Coordinate-based change listings
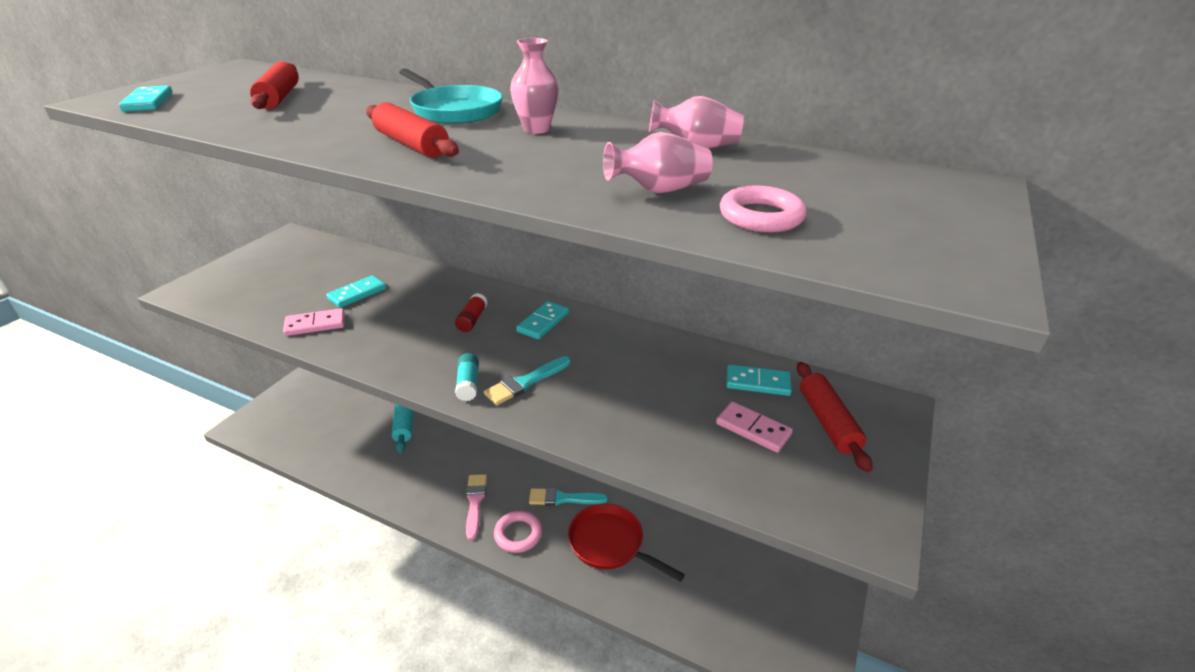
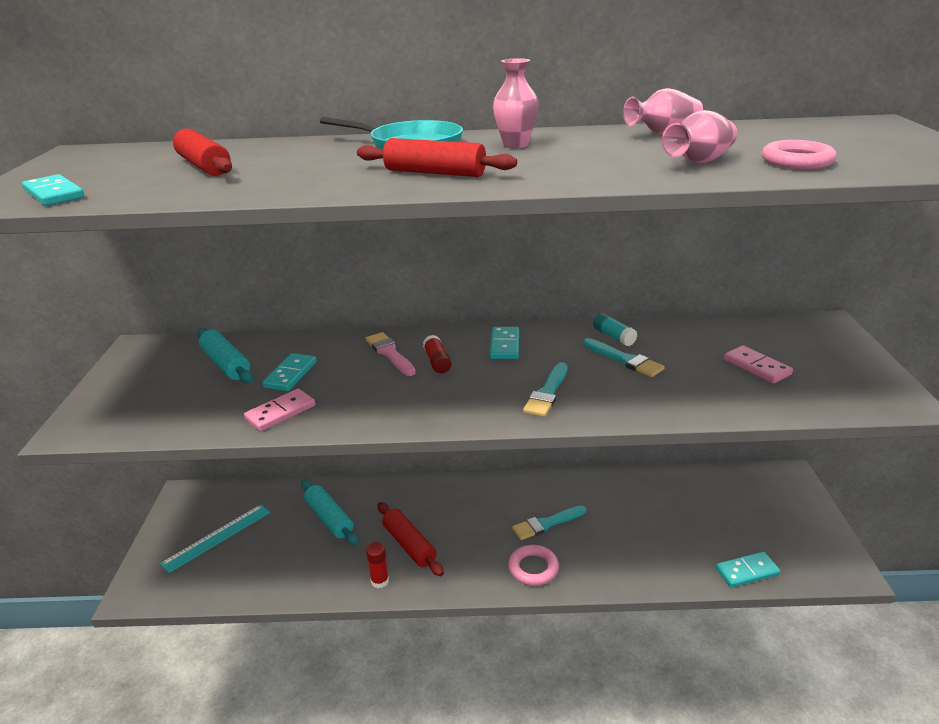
camera: 25 degrees left, 5 degrees down
(321, 405) = (217, 537): none -> turquoise ruler
(326, 270) = (226, 364): none -> turquoise rolling pin
(396, 490) = (379, 581): none -> red glue stick
(468, 384) = (499, 410): turquoise glue stick -> turquoise glue stick (614, 337)
(475, 502) = (468, 559): pink brush -> pink brush (390, 353)
(610, 544) = (618, 542): red pan -> none
(631, 374) = (624, 360): none -> turquoise brush
(753, 429) = (756, 367): pink domino -> pink domino turned 45 degrees clockwise
(757, 382) = (723, 336): turquoise domino -> turquoise domino (747, 571)
(828, 422) = (799, 346): red rolling pin -> red rolling pin (409, 545)

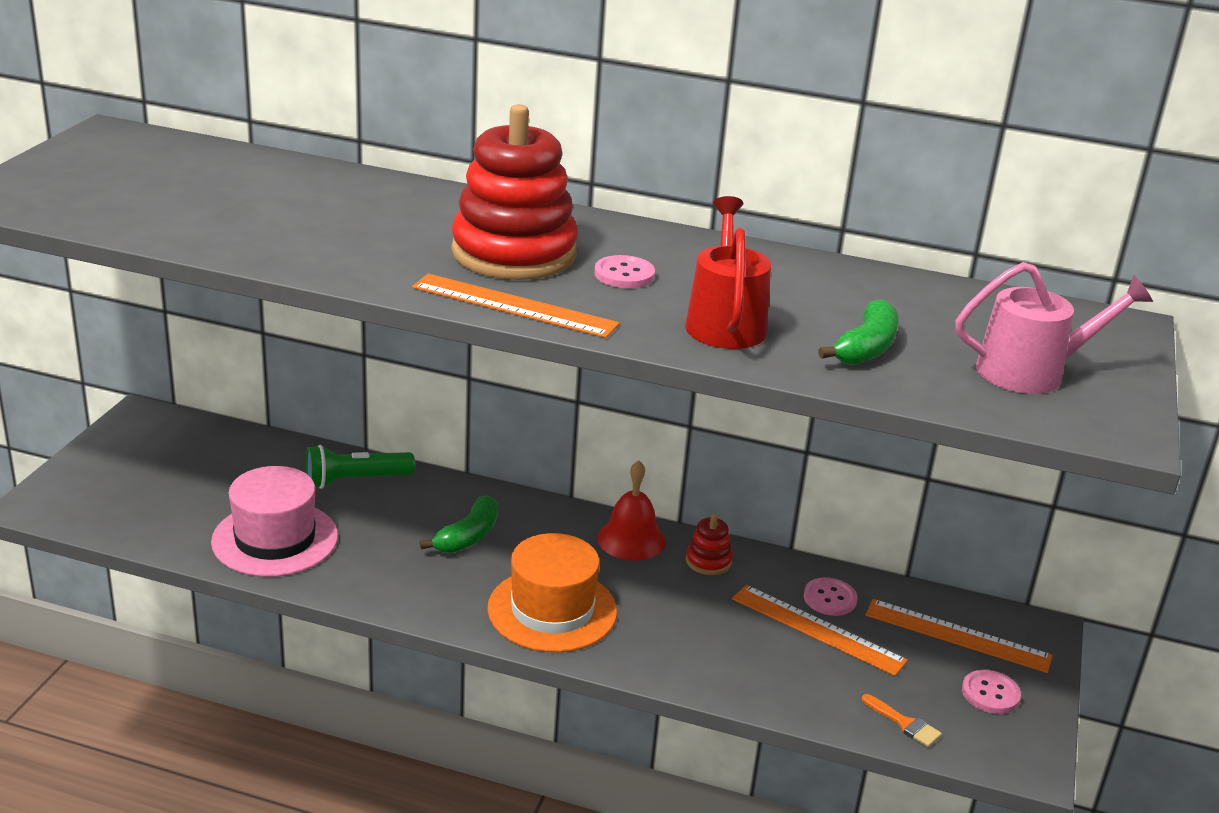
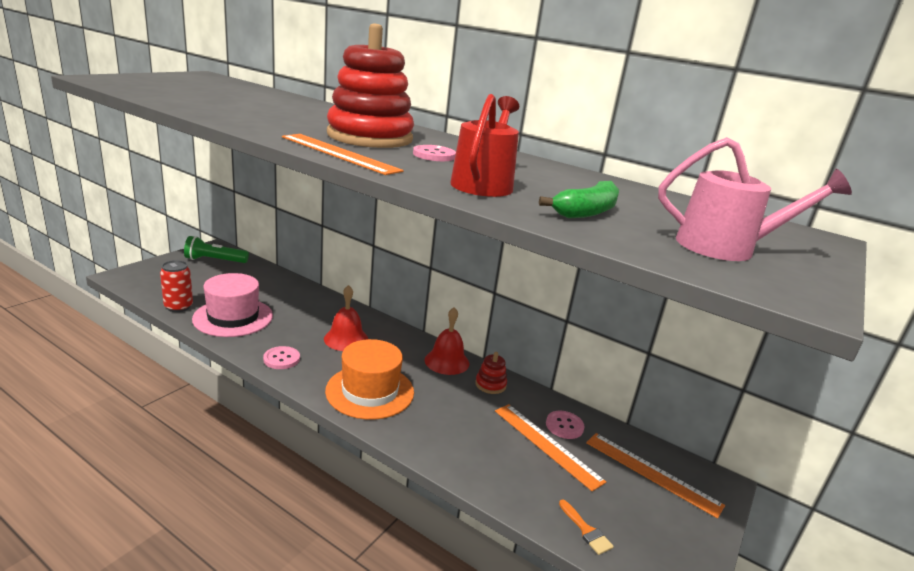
camera: 15 degrees right, 5 degrees down
(176, 540) = (178, 307): none -> red can
(355, 480) = (302, 298): green flashlight -> green flashlight (215, 260)
(468, 536) = (346, 339): green banana -> red bell
(990, 694) = (665, 524): pink button -> pink button (281, 359)

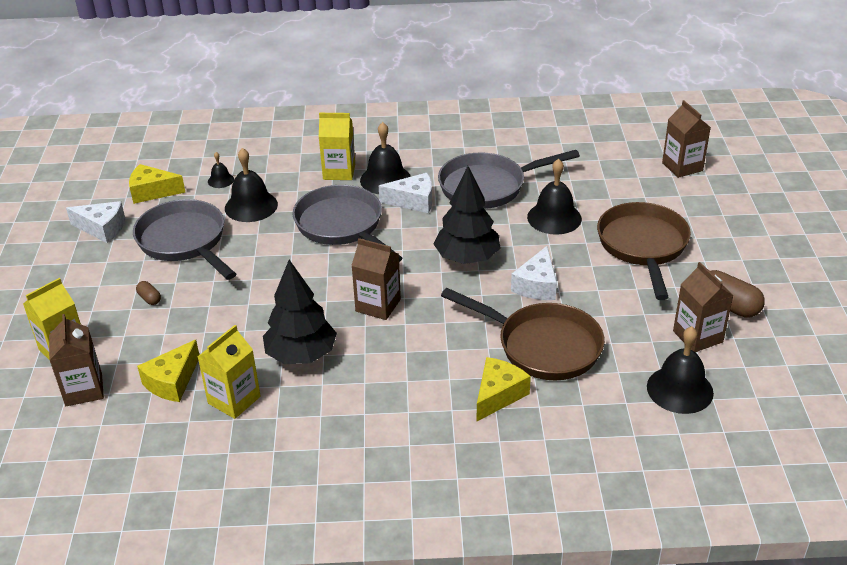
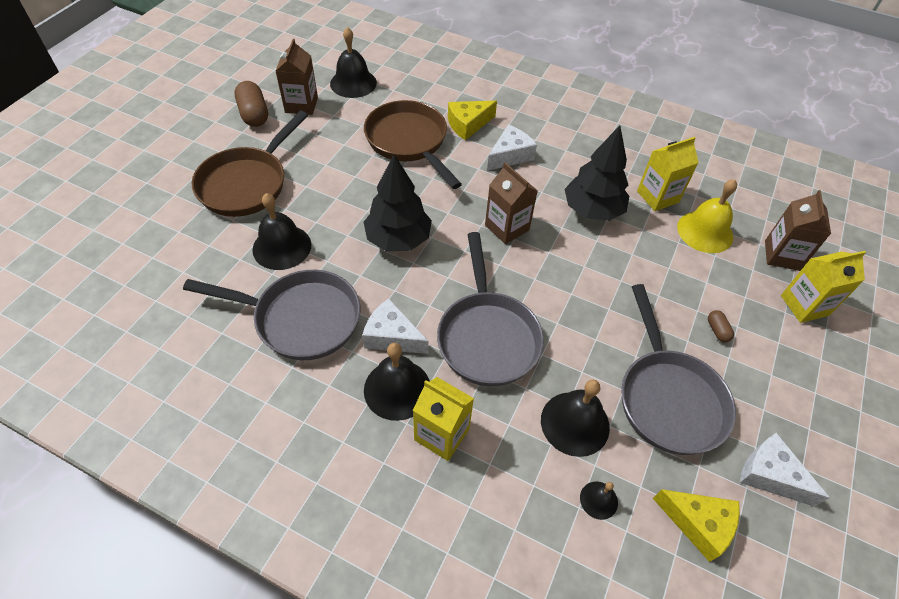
camera: 155 degrees left, 15 degrees up
(172, 382) = (705, 231): yellow cheese -> yellow bell
(537, 285) = (366, 188): white cheese -> white cheese (510, 156)
(682, 167) = (98, 249): brown carton -> none

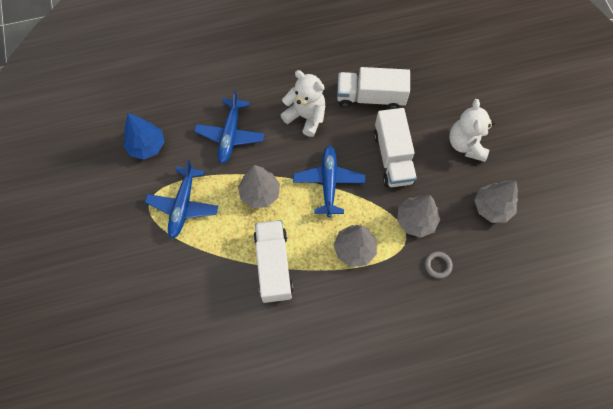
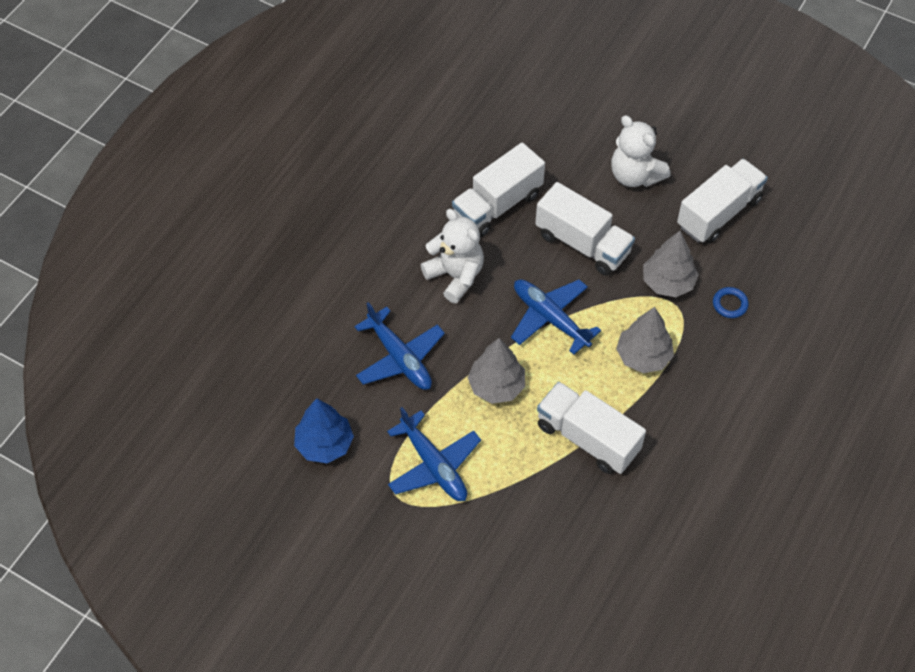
camera: 45 degrees left, 10 degrees down
(306, 116) = (455, 276): white teddy bear -> white teddy bear turned 60 degrees clockwise
(438, 265) = (730, 304): grey ring -> blue ring
(492, 207) = (719, 213): grey tree -> white truck

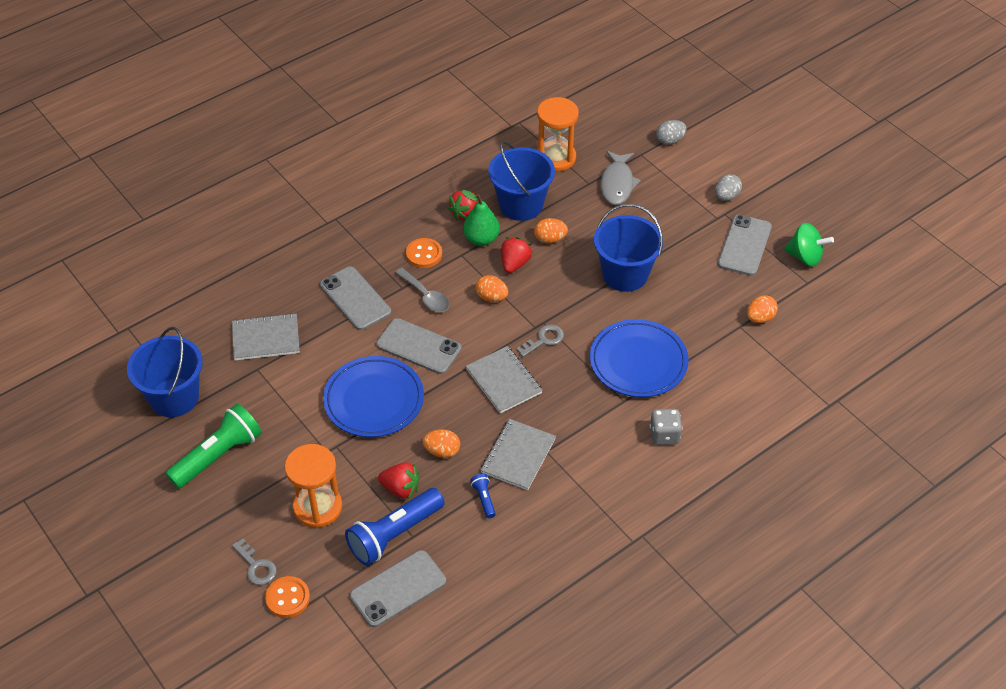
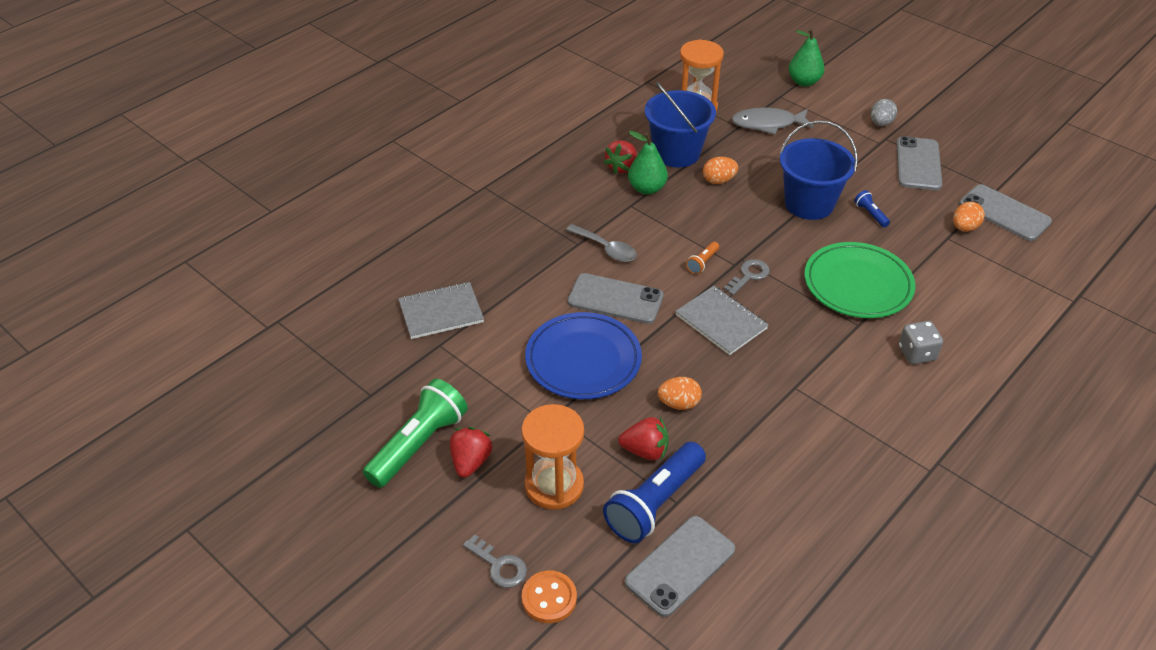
camera: 10 degrees left, 5 degrees down
(174, 397) = (349, 387): blue bucket -> none
(355, 298) = (530, 260): grey phone -> grey phone (1004, 213)
(424, 254) = (591, 209): orange button -> none
(484, 499) = (744, 448): blue flashlight -> blue flashlight (870, 214)
(491, 297) = (677, 242): orange egg -> none
(506, 321) = (702, 263): none -> orange flashlight
(514, 264) = (690, 207): red strawberry -> red strawberry (471, 462)
(518, 456) = (766, 396): grey notebook -> none
(617, 184) = (767, 124): grey fish -> grey fish turned 90 degrees clockwise
(638, 362) = (857, 285): blue plate -> green plate
(670, 140) = (804, 82): grey egg -> green pear
(805, 257) = (983, 167): green spinning top -> none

THE TASK -
How many lines in the records above hold the string "pink"? Only the number is wanted.

RESPONSE TO THIS TASK -
3